- [Aim of the task] Give back the entries exactly, ending with the "skillet in gray" line.

- [Data excerpts]
--
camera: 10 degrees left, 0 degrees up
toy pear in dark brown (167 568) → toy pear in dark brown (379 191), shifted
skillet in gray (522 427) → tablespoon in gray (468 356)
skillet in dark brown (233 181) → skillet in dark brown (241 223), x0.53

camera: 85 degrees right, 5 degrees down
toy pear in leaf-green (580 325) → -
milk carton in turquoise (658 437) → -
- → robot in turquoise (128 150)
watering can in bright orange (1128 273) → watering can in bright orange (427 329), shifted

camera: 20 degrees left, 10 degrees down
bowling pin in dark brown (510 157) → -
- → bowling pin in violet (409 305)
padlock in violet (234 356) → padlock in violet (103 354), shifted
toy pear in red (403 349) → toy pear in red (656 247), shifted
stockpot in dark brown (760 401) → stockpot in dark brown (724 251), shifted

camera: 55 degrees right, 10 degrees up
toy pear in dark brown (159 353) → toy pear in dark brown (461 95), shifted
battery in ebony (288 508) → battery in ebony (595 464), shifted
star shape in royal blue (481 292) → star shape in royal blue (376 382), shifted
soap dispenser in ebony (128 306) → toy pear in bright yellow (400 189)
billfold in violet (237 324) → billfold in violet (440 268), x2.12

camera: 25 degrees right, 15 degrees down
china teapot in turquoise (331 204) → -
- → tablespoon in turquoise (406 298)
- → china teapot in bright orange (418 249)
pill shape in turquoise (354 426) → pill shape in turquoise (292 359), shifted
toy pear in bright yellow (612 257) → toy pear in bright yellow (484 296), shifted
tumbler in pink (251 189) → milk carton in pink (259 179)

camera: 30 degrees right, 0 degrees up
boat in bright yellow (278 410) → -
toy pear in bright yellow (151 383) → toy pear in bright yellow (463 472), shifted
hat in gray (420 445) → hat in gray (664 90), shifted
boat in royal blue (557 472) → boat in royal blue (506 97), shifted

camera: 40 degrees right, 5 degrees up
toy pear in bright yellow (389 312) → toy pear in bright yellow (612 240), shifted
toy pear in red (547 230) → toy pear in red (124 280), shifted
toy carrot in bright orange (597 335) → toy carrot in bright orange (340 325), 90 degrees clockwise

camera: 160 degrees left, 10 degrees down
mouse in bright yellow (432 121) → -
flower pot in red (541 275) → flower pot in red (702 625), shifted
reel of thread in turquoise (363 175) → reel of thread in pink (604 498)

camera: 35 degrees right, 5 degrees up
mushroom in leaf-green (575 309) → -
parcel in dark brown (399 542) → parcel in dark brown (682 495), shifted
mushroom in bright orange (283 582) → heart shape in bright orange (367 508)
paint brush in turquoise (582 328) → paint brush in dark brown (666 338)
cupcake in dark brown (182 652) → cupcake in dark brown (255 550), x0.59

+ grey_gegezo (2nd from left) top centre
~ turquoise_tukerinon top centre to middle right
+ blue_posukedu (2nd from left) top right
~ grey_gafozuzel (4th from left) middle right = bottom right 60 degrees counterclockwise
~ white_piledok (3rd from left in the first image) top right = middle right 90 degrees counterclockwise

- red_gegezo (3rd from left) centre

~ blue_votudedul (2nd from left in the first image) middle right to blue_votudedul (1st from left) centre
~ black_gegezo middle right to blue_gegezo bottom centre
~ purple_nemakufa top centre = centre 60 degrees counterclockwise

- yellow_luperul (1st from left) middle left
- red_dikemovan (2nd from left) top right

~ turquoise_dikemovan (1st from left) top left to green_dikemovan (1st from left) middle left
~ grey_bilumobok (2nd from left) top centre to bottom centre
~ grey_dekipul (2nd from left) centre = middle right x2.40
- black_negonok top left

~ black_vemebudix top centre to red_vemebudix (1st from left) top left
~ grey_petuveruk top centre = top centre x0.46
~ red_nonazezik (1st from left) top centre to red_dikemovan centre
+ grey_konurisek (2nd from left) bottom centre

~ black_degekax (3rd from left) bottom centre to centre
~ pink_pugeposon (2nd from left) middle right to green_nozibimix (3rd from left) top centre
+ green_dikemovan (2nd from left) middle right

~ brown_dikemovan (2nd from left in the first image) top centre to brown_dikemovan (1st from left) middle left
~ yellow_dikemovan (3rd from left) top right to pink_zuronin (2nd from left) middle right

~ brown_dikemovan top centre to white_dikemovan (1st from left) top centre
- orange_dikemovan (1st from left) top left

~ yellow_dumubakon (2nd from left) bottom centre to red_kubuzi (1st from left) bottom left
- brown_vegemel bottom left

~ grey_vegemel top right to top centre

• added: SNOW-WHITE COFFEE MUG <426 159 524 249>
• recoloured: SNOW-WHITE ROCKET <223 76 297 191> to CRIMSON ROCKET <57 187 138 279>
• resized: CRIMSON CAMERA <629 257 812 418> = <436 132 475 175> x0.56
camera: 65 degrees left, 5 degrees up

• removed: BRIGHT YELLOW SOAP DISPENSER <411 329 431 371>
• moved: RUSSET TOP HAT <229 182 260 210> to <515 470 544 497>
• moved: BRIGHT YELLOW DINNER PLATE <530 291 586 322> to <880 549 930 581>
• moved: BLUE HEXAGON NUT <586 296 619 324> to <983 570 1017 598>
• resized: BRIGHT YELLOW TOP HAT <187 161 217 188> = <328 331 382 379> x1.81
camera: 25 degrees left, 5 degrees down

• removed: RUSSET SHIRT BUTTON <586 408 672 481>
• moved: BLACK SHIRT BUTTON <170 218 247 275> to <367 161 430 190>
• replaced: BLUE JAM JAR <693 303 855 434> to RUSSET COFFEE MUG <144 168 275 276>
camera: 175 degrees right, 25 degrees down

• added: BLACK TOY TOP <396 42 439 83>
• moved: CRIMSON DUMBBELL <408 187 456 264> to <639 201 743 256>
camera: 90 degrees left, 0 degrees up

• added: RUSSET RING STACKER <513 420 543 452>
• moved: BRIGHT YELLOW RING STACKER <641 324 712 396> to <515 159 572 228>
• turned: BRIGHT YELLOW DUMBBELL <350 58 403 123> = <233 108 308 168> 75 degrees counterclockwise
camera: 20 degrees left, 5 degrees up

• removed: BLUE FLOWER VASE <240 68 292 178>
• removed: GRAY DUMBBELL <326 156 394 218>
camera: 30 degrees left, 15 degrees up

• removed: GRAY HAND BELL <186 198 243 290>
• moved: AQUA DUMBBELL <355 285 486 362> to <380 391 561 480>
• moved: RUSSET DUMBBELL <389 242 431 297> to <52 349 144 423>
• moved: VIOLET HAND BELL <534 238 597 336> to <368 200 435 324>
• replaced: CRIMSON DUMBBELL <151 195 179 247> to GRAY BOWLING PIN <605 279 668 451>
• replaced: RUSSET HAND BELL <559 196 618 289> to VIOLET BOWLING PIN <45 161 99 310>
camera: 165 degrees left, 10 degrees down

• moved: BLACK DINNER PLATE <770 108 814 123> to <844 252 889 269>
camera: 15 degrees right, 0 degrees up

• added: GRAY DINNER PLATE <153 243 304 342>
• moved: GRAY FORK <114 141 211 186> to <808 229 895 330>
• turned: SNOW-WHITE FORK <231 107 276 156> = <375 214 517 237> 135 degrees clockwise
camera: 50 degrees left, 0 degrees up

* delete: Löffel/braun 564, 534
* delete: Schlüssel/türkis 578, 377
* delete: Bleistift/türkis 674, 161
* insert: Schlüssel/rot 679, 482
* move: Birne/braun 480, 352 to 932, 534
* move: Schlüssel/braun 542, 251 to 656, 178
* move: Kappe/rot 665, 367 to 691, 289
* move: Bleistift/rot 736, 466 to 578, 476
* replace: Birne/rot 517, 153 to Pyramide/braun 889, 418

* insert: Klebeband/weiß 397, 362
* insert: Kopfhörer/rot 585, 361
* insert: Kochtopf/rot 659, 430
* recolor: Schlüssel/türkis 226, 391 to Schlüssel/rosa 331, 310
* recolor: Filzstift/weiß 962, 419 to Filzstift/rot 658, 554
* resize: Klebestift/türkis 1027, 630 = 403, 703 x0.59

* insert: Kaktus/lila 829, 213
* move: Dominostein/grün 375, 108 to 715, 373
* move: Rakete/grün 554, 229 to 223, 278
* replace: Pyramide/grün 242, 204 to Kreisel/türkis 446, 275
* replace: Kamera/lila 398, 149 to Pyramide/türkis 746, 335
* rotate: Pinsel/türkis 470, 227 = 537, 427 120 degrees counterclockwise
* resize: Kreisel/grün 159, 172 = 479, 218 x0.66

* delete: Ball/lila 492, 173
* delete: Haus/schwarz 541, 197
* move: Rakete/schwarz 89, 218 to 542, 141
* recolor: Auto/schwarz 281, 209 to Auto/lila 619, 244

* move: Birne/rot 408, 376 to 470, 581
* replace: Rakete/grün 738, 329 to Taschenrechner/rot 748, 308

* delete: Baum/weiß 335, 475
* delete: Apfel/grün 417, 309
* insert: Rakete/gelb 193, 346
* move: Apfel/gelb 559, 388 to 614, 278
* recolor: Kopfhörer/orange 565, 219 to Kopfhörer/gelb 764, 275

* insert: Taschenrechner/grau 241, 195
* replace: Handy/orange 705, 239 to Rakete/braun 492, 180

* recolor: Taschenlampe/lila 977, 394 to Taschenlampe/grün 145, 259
--
- [Answer for this exercise]
camera: 10 degrees left, 0 degrees up
toy pear in dark brown (167 568) → toy pear in dark brown (379 191), shifted
skillet in gray (522 427) → tablespoon in gray (468 356)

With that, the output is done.